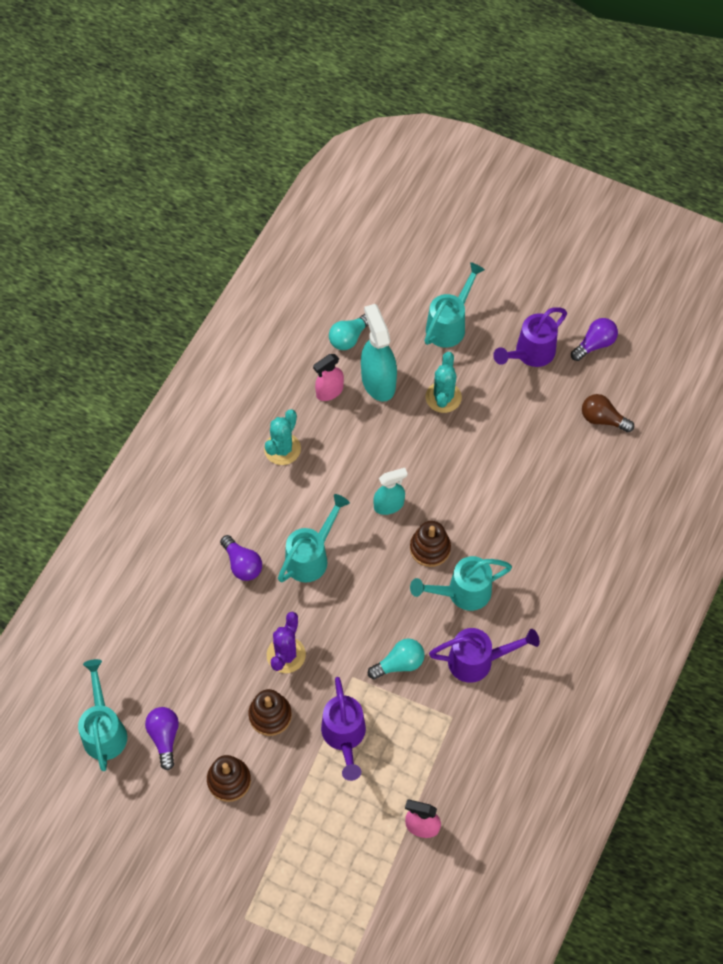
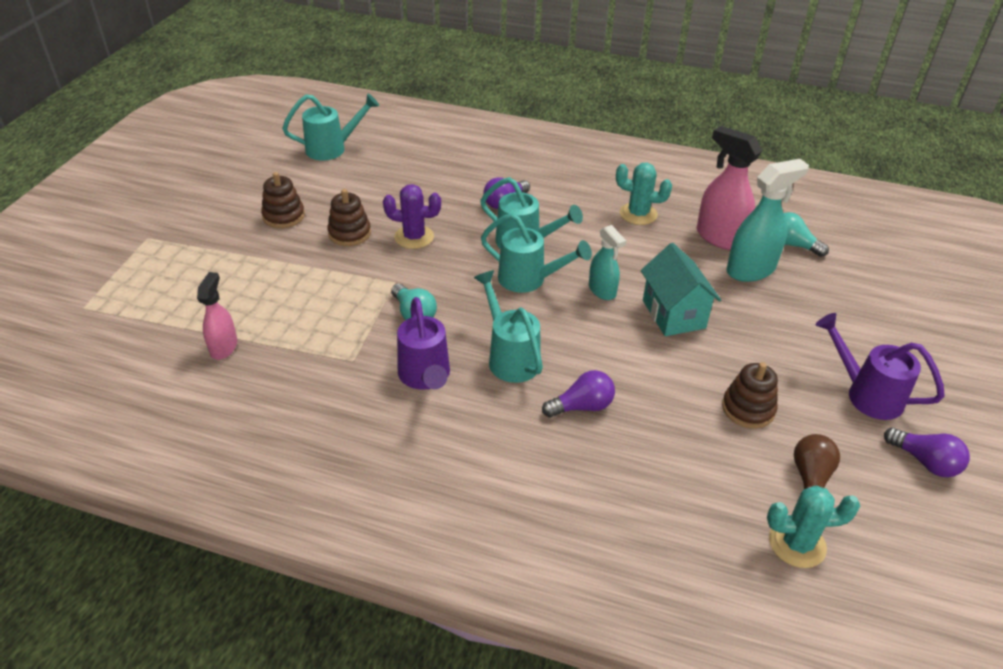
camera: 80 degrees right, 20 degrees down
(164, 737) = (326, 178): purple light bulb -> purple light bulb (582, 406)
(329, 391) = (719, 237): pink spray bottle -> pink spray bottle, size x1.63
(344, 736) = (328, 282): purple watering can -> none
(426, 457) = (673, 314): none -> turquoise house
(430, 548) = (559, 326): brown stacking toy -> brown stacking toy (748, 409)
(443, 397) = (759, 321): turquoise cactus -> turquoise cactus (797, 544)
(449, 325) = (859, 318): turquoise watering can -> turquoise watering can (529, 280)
════════════════════
Could you copy the data above exactly, leaving the pictures out?

camera: 80 degrees right, 20 degrees down
(164, 737) = (326, 178): purple light bulb -> purple light bulb (582, 406)
(329, 391) = (719, 237): pink spray bottle -> pink spray bottle, size x1.63
(344, 736) = (328, 282): purple watering can -> none
(426, 457) = (673, 314): none -> turquoise house
(430, 548) = (559, 326): brown stacking toy -> brown stacking toy (748, 409)
(443, 397) = (759, 321): turquoise cactus -> turquoise cactus (797, 544)
(449, 325) = (859, 318): turquoise watering can -> turquoise watering can (529, 280)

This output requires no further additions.